### [EXERCISE DESCRIPTION]
Rewrite the items below with every "coordinate" changed to "position", keeping all other text unchanged.

### [MATERIAL PROVIDED]
==*==
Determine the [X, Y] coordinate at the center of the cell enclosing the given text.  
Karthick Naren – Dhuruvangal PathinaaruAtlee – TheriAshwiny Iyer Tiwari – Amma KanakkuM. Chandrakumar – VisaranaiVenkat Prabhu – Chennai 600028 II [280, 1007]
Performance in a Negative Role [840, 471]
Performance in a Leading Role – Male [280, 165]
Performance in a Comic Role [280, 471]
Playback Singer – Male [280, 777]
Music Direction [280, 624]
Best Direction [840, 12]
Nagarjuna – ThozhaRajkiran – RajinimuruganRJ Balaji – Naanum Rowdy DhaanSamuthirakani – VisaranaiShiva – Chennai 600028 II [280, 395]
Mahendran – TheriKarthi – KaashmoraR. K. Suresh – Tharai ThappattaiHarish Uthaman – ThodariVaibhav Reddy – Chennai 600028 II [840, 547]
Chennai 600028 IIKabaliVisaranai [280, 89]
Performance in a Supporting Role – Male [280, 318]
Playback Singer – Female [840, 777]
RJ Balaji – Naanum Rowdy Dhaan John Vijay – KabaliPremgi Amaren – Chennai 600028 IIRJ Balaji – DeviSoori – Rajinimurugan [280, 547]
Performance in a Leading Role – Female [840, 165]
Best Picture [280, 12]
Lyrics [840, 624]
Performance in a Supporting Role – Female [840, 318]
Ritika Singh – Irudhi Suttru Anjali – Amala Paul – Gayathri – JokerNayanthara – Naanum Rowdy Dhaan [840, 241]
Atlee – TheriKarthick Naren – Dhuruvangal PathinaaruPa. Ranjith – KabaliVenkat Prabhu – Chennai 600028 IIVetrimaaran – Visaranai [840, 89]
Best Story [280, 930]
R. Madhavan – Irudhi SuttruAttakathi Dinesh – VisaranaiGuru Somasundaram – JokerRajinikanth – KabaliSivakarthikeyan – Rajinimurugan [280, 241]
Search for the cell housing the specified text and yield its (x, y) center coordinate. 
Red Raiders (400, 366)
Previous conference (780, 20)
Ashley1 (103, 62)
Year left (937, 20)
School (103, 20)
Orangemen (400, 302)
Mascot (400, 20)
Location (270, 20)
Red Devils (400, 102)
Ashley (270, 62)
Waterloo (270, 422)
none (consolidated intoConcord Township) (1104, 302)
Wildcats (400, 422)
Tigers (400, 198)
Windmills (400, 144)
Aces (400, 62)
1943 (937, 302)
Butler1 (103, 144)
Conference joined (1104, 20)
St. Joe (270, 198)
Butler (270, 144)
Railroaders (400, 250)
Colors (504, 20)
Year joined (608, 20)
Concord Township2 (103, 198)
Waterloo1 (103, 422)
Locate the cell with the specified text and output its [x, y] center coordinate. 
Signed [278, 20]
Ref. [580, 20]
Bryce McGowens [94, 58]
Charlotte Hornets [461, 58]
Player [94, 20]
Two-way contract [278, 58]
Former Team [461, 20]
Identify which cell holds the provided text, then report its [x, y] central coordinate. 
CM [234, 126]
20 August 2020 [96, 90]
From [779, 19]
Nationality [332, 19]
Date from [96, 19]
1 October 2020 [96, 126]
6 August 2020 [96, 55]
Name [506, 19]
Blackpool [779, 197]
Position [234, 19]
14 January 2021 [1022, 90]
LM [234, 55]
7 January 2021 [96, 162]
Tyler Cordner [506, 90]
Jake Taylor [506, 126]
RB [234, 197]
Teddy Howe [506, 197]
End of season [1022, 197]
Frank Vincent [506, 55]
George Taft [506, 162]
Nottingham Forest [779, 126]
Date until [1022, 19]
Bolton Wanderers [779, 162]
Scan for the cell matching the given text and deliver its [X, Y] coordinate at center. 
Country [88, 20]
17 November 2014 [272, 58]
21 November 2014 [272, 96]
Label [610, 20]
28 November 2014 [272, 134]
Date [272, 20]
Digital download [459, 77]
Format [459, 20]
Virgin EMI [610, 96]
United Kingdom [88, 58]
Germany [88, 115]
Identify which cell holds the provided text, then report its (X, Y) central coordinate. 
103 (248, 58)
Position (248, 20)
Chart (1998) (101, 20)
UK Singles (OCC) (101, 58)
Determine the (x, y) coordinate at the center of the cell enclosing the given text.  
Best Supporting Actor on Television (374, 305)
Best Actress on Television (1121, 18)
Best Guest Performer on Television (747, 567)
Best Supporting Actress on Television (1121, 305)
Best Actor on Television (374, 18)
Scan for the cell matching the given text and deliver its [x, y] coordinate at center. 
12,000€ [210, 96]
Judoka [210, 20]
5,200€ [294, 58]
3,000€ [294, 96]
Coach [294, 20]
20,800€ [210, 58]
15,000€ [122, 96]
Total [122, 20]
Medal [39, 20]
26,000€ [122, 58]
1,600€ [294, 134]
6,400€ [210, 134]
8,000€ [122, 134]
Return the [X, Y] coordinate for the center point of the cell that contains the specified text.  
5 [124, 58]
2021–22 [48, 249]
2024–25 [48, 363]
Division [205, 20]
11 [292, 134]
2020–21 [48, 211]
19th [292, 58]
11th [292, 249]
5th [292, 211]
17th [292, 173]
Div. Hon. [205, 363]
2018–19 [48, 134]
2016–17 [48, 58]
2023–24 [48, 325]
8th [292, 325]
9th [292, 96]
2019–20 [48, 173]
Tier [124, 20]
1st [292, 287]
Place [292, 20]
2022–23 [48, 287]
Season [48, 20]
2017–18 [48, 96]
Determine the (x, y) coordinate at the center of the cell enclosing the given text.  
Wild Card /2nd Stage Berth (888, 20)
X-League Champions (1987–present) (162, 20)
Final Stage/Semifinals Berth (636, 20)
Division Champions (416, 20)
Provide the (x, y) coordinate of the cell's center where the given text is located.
==*==
### [REPLY]
Determine the [X, Y] position at the center of the cell enclosing the given text.  
Karthick Naren – Dhuruvangal PathinaaruAtlee – TheriAshwiny Iyer Tiwari – Amma KanakkuM. Chandrakumar – VisaranaiVenkat Prabhu – Chennai 600028 II [280, 1007]
Performance in a Negative Role [840, 471]
Performance in a Leading Role – Male [280, 165]
Performance in a Comic Role [280, 471]
Playback Singer – Male [280, 777]
Music Direction [280, 624]
Best Direction [840, 12]
Nagarjuna – ThozhaRajkiran – RajinimuruganRJ Balaji – Naanum Rowdy DhaanSamuthirakani – VisaranaiShiva – Chennai 600028 II [280, 395]
Mahendran – TheriKarthi – KaashmoraR. K. Suresh – Tharai ThappattaiHarish Uthaman – ThodariVaibhav Reddy – Chennai 600028 II [840, 547]
Chennai 600028 IIKabaliVisaranai [280, 89]
Performance in a Supporting Role – Male [280, 318]
Playback Singer – Female [840, 777]
RJ Balaji – Naanum Rowdy Dhaan John Vijay – KabaliPremgi Amaren – Chennai 600028 IIRJ Balaji – DeviSoori – Rajinimurugan [280, 547]
Performance in a Leading Role – Female [840, 165]
Best Picture [280, 12]
Lyrics [840, 624]
Performance in a Supporting Role – Female [840, 318]
Ritika Singh – Irudhi Suttru Anjali – Amala Paul – Gayathri – JokerNayanthara – Naanum Rowdy Dhaan [840, 241]
Atlee – TheriKarthick Naren – Dhuruvangal PathinaaruPa. Ranjith – KabaliVenkat Prabhu – Chennai 600028 IIVetrimaaran – Visaranai [840, 89]
Best Story [280, 930]
R. Madhavan – Irudhi SuttruAttakathi Dinesh – VisaranaiGuru Somasundaram – JokerRajinikanth – KabaliSivakarthikeyan – Rajinimurugan [280, 241]
Search for the cell housing the specified text and yield its (x, y) center position. 
Red Raiders (400, 366)
Previous conference (780, 20)
Ashley1 (103, 62)
Year left (937, 20)
School (103, 20)
Orangemen (400, 302)
Mascot (400, 20)
Location (270, 20)
Red Devils (400, 102)
Ashley (270, 62)
Waterloo (270, 422)
none (consolidated intoConcord Township) (1104, 302)
Wildcats (400, 422)
Tigers (400, 198)
Windmills (400, 144)
Aces (400, 62)
1943 (937, 302)
Butler1 (103, 144)
Conference joined (1104, 20)
St. Joe (270, 198)
Butler (270, 144)
Railroaders (400, 250)
Colors (504, 20)
Year joined (608, 20)
Concord Township2 (103, 198)
Waterloo1 (103, 422)
Locate the cell with the specified text and output its [x, y] center position. 
Signed [278, 20]
Ref. [580, 20]
Bryce McGowens [94, 58]
Charlotte Hornets [461, 58]
Player [94, 20]
Two-way contract [278, 58]
Former Team [461, 20]
Identify which cell holds the provided text, then report its [x, y] central position. 
CM [234, 126]
20 August 2020 [96, 90]
From [779, 19]
Nationality [332, 19]
Date from [96, 19]
1 October 2020 [96, 126]
6 August 2020 [96, 55]
Name [506, 19]
Blackpool [779, 197]
Position [234, 19]
14 January 2021 [1022, 90]
LM [234, 55]
7 January 2021 [96, 162]
Tyler Cordner [506, 90]
Jake Taylor [506, 126]
RB [234, 197]
Teddy Howe [506, 197]
End of season [1022, 197]
Frank Vincent [506, 55]
George Taft [506, 162]
Nottingham Forest [779, 126]
Date until [1022, 19]
Bolton Wanderers [779, 162]
Scan for the cell matching the given text and deliver its [X, Y] position at center. 
Country [88, 20]
17 November 2014 [272, 58]
21 November 2014 [272, 96]
Label [610, 20]
28 November 2014 [272, 134]
Date [272, 20]
Digital download [459, 77]
Format [459, 20]
Virgin EMI [610, 96]
United Kingdom [88, 58]
Germany [88, 115]
Identify which cell holds the provided text, then report its (X, Y) central position. 
103 (248, 58)
Position (248, 20)
Chart (1998) (101, 20)
UK Singles (OCC) (101, 58)
Determine the (x, y) position at the center of the cell enclosing the given text.  
Best Supporting Actor on Television (374, 305)
Best Actress on Television (1121, 18)
Best Guest Performer on Television (747, 567)
Best Supporting Actress on Television (1121, 305)
Best Actor on Television (374, 18)
Scan for the cell matching the given text and deliver its [x, y] position at center. 
12,000€ [210, 96]
Judoka [210, 20]
5,200€ [294, 58]
3,000€ [294, 96]
Coach [294, 20]
20,800€ [210, 58]
15,000€ [122, 96]
Total [122, 20]
Medal [39, 20]
26,000€ [122, 58]
1,600€ [294, 134]
6,400€ [210, 134]
8,000€ [122, 134]
Return the [X, Y] position for the center point of the cell that contains the specified text.  
5 [124, 58]
2021–22 [48, 249]
2024–25 [48, 363]
Division [205, 20]
11 [292, 134]
2020–21 [48, 211]
19th [292, 58]
11th [292, 249]
5th [292, 211]
17th [292, 173]
Div. Hon. [205, 363]
2018–19 [48, 134]
2016–17 [48, 58]
2023–24 [48, 325]
8th [292, 325]
9th [292, 96]
2019–20 [48, 173]
Tier [124, 20]
1st [292, 287]
Place [292, 20]
2022–23 [48, 287]
Season [48, 20]
2017–18 [48, 96]
Determine the (x, y) position at the center of the cell enclosing the given text.  
Wild Card /2nd Stage Berth (888, 20)
X-League Champions (1987–present) (162, 20)
Final Stage/Semifinals Berth (636, 20)
Division Champions (416, 20)
Provide the (x, y) position of the cell's center where the given text is located.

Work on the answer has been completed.